Counting task data:
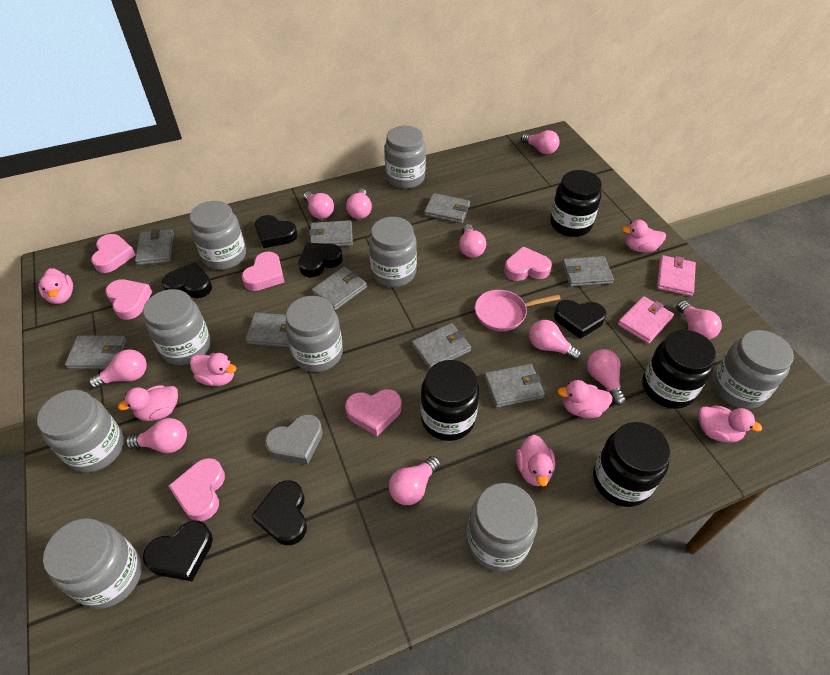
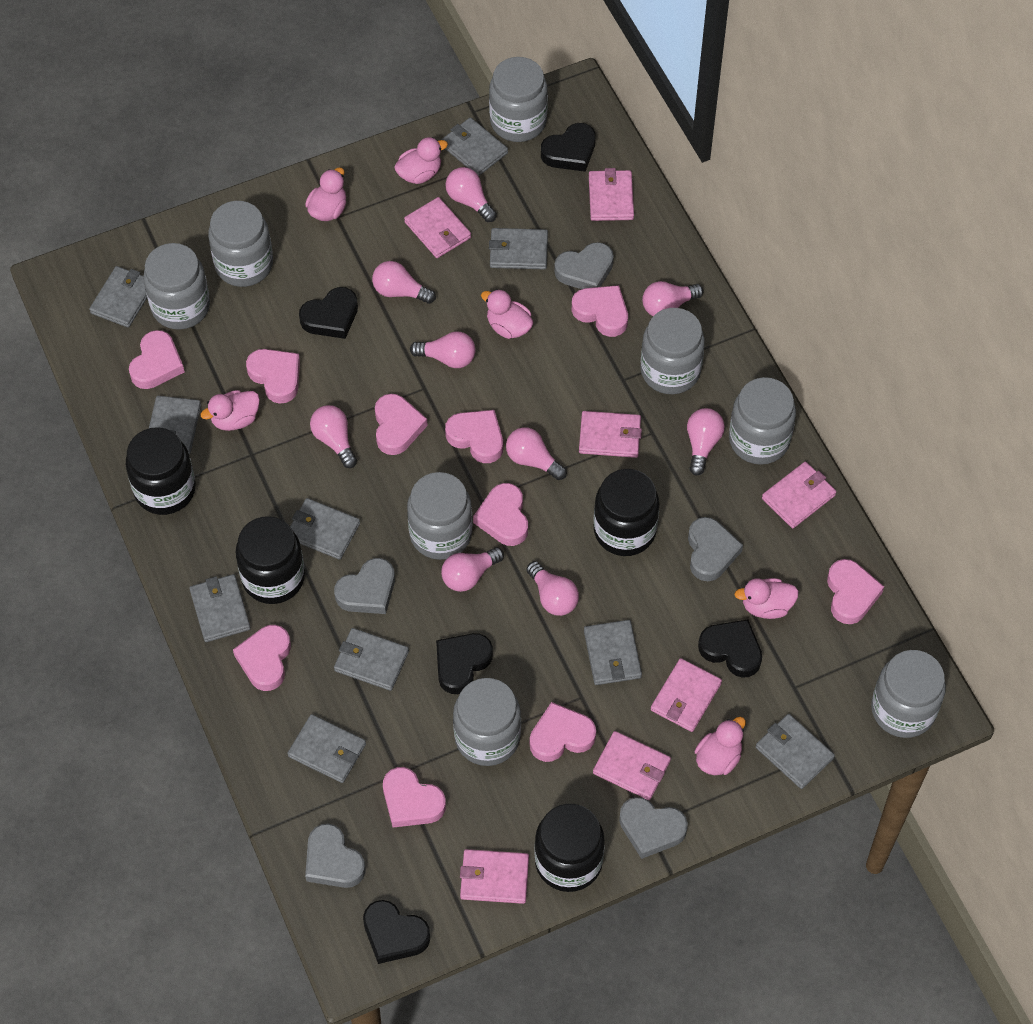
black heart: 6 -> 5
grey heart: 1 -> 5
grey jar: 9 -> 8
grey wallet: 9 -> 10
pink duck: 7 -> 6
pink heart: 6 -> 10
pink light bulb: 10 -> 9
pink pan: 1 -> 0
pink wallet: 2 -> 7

◆ Problem to solve: State the count of lines in the data holding the word "pink", adding nothing to it.

◆ Your response: 5